### ABOUT THIS TASK
Wherever "moved" appears in a line of the listing, report that line.

### DATASET EXTRACT
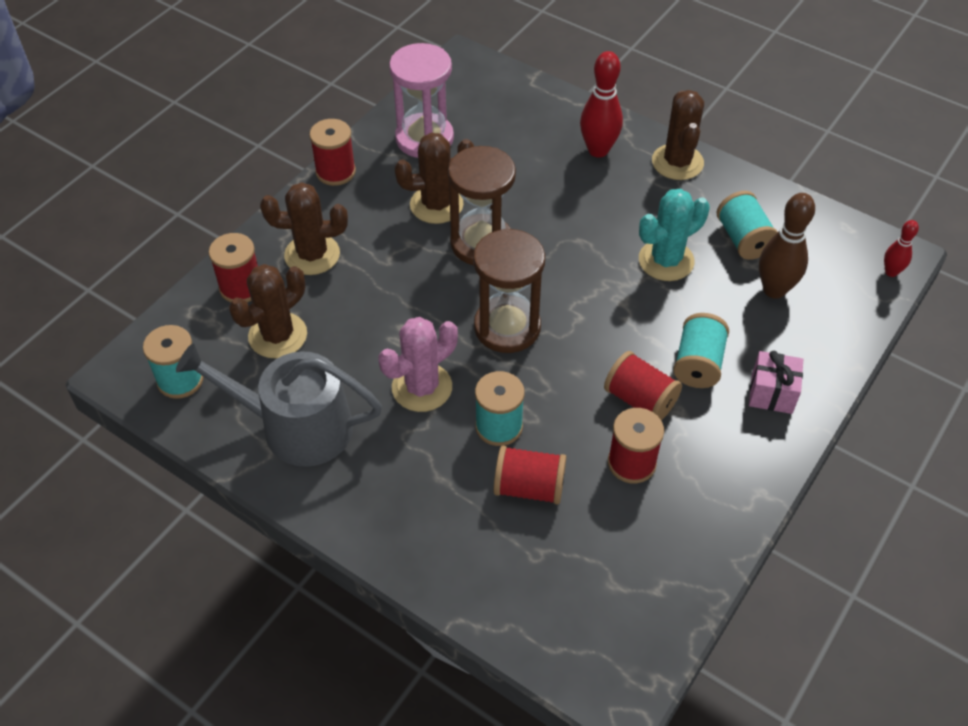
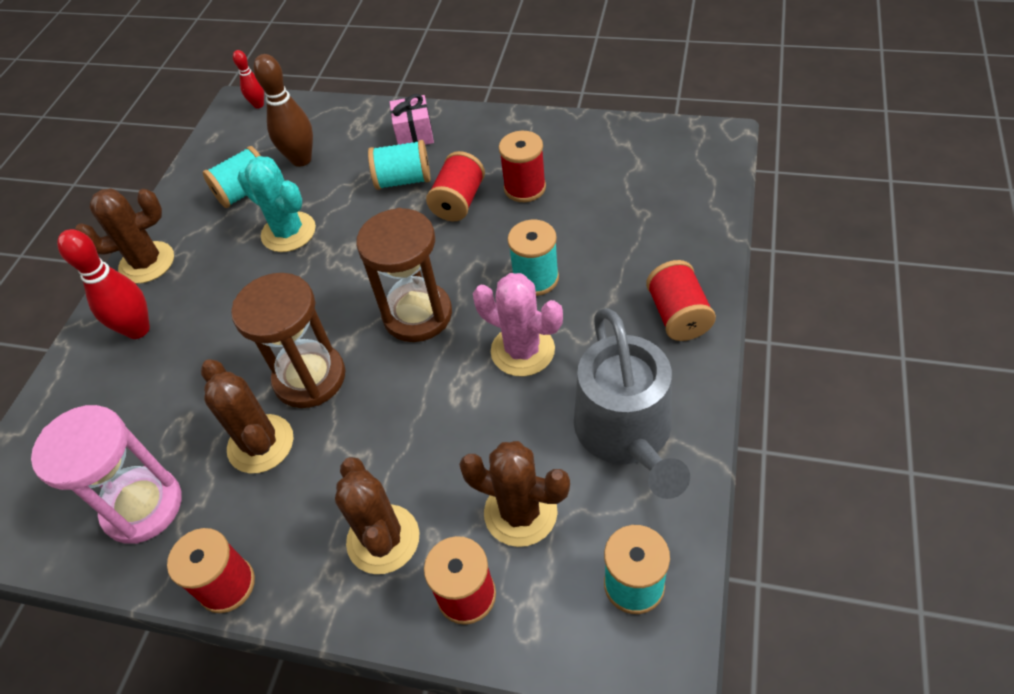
camera: 105 degrees left, 0 degrees up
red spool [494,446,566,505] -> red spool moved to [646,260,716,341]

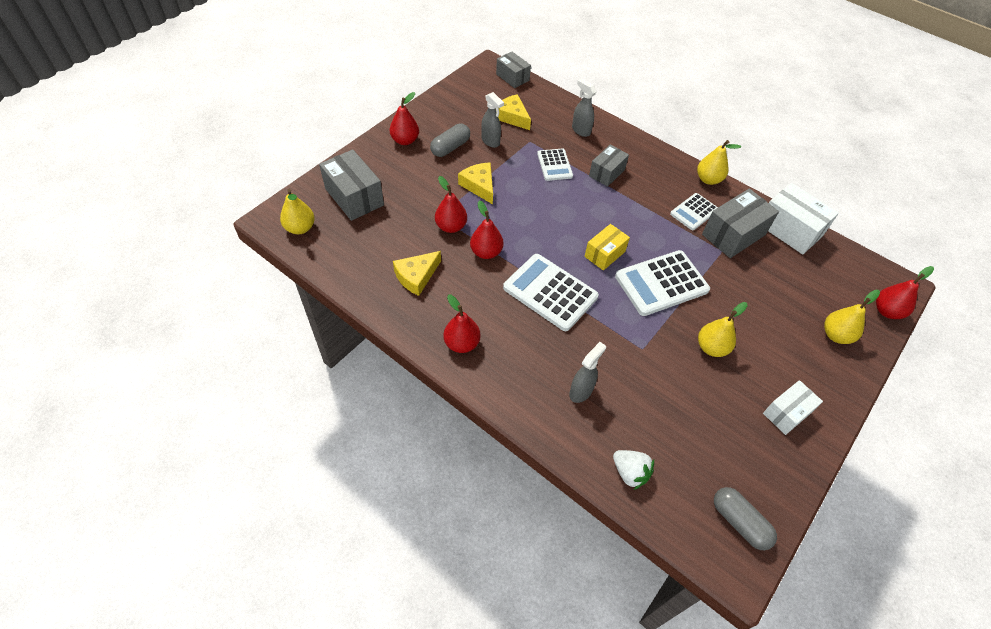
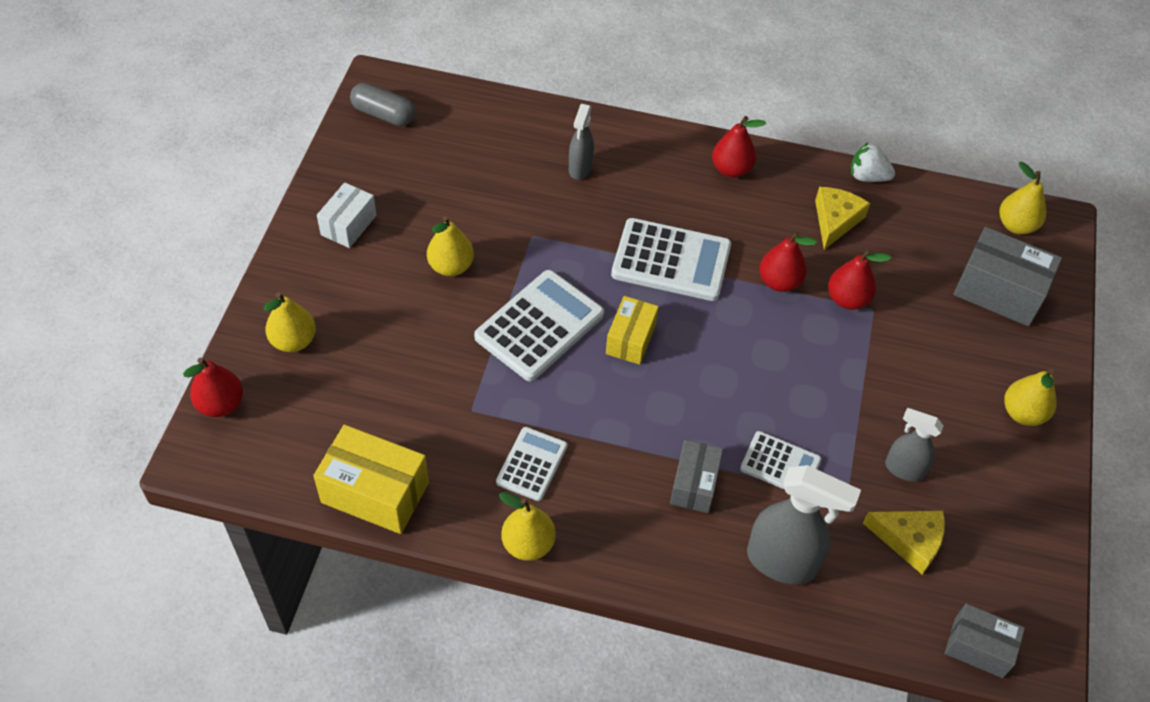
camera: 155 degrees right, 0 degrees up
red pear [389,92,419,145] -> yellow pear [1004,368,1057,426]
grey capsule [430,123,470,157] -> none
yellow cheese [458,162,493,204] -> none
white calculator [537,149,573,181] -> white calculator turned 150 degrees clockwise [740,431,821,490]
grey spray bottle [572,79,597,137] -> grey spray bottle [747,465,861,585], size x1.69
white strawberry [613,450,654,490] -> white strawberry moved to [851,142,895,182]
grey box [702,189,779,258] -> none
white box [768,183,839,255] -> yellow box [313,425,429,534]

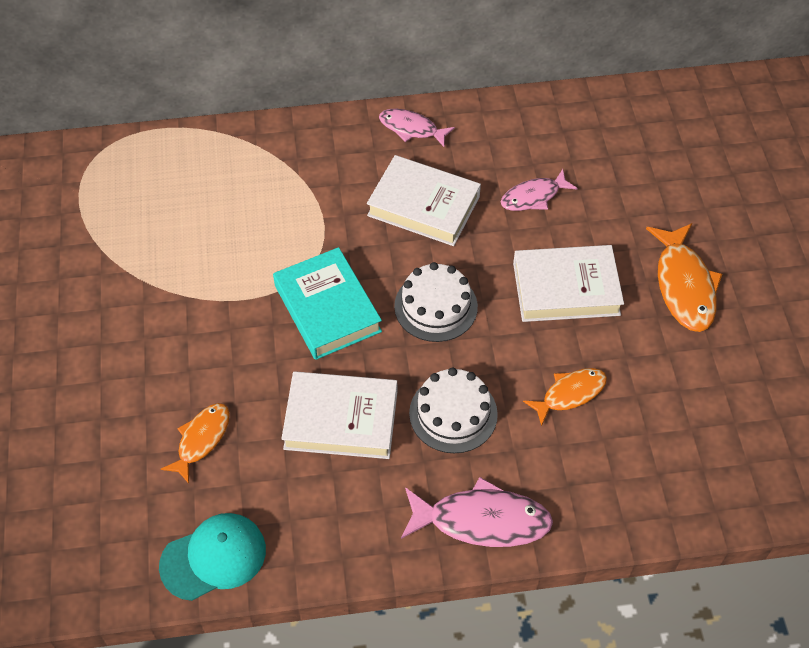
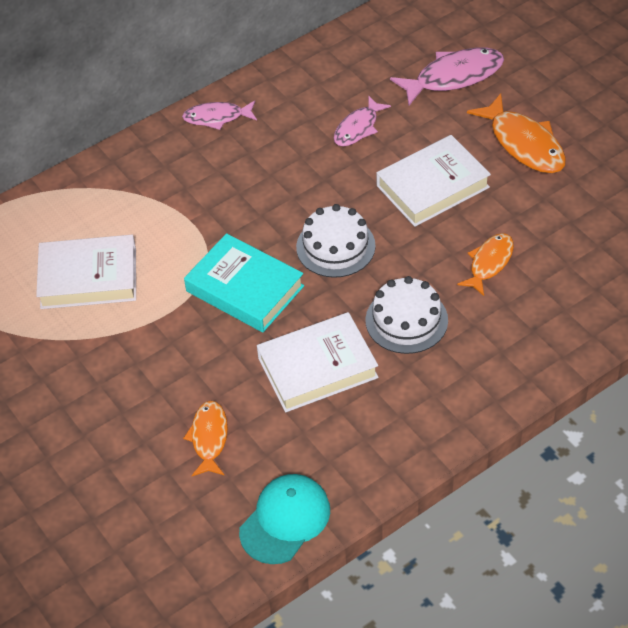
camera: 25 degrees left, 5 degrees down
white book [367,155,481,246] -> white book moved to [36,235,136,309]
pink fish [401,477,553,547] -> pink fish moved to [390,48,504,105]

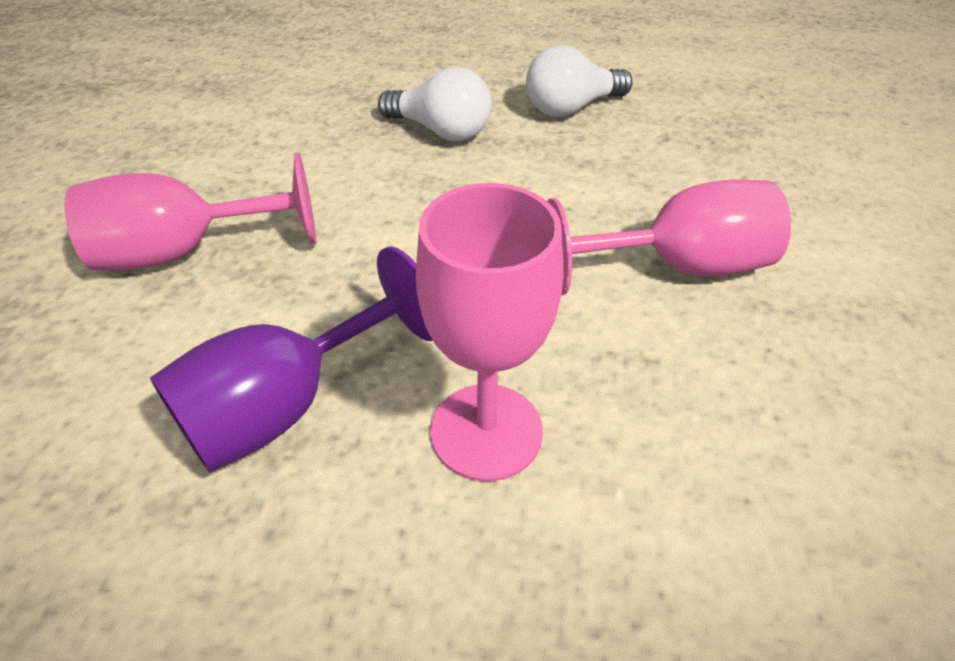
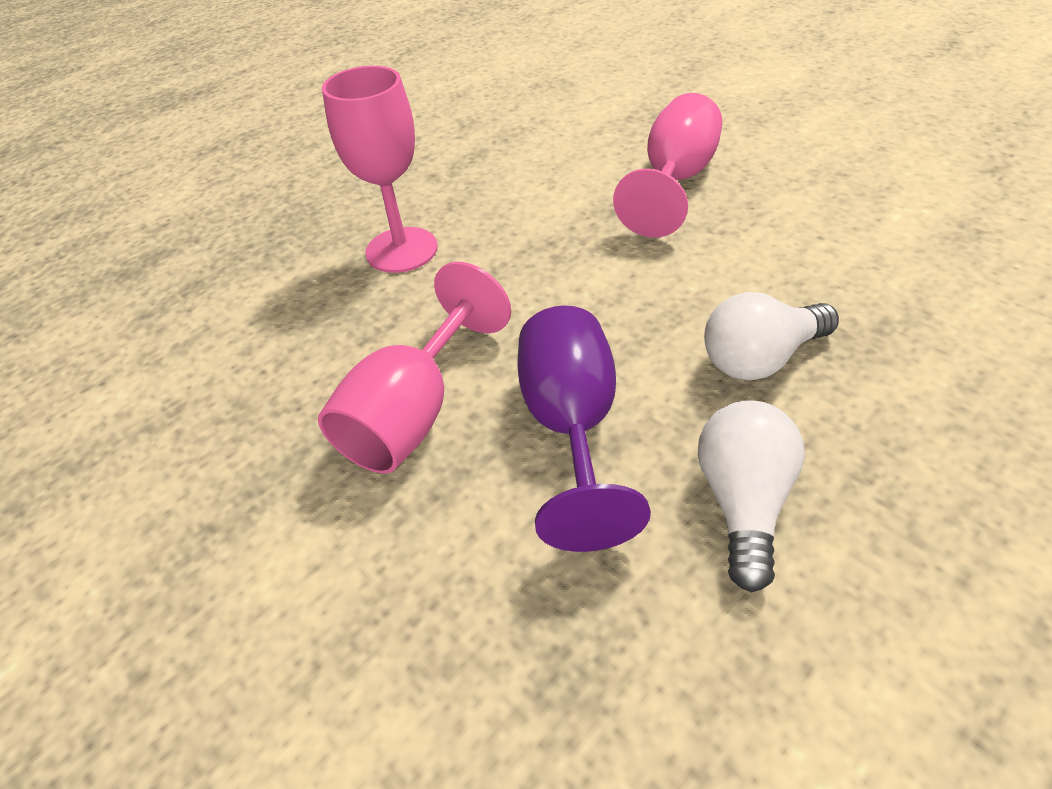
camera: 130 degrees right, 0 degrees up
purple goblet [150,246,433,473] -> purple goblet moved to [517,306,651,552]

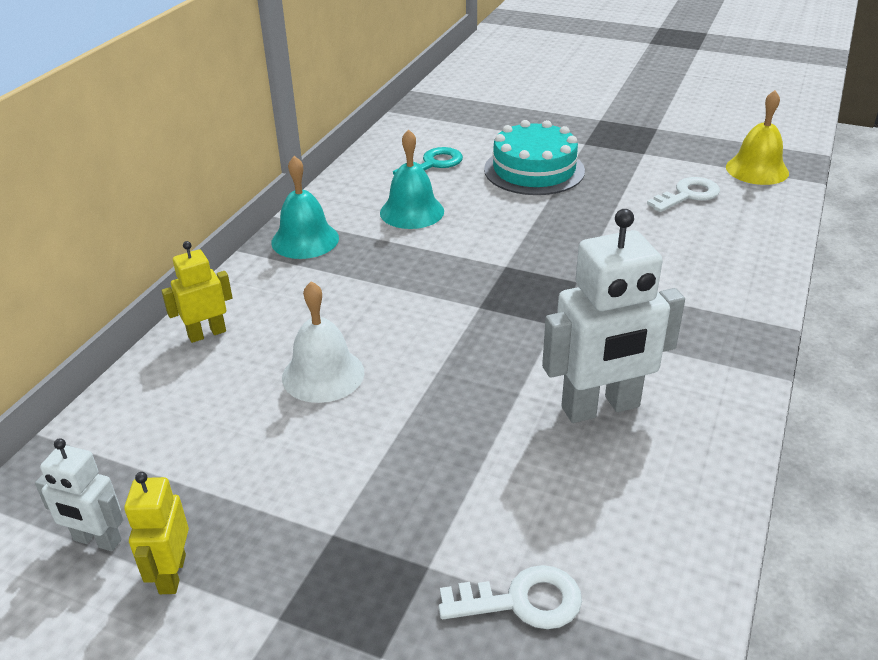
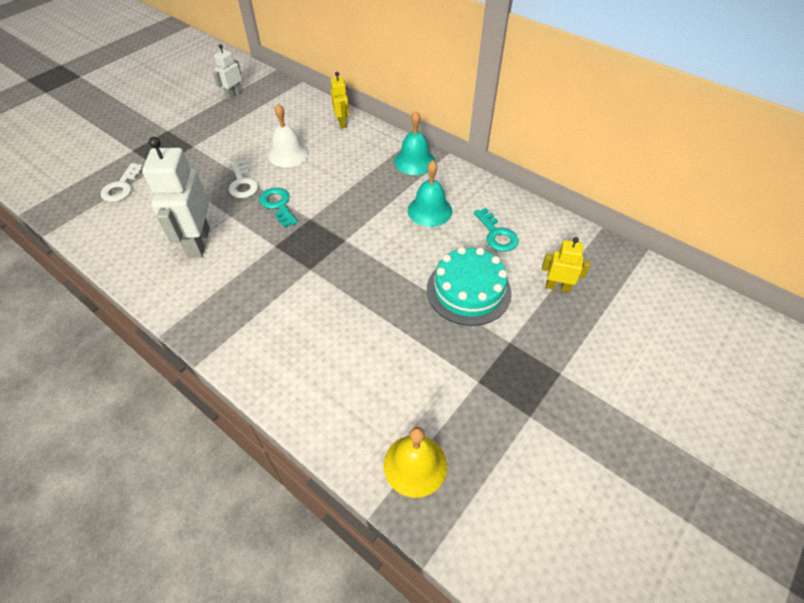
camera: 105 degrees right, 15 degrees up
yellow robot [124,472,189,594] -> yellow robot moved to [542,237,590,293]
white key [647,177,720,212] -> white key moved to [229,160,259,198]
none -> turquoise key [259,187,298,227]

### THE ANSWER
red spool [494,446,566,505] -> red spool moved to [646,260,716,341]
white strawberry [613,450,654,490] -> white strawberry moved to [851,142,895,182]
white book [367,155,481,246] -> white book moved to [36,235,136,309]
pink fish [401,477,553,547] -> pink fish moved to [390,48,504,105]
purple goblet [150,246,433,473] -> purple goblet moved to [517,306,651,552]
yellow robot [124,472,189,594] -> yellow robot moved to [542,237,590,293]
white key [647,177,720,212] -> white key moved to [229,160,259,198]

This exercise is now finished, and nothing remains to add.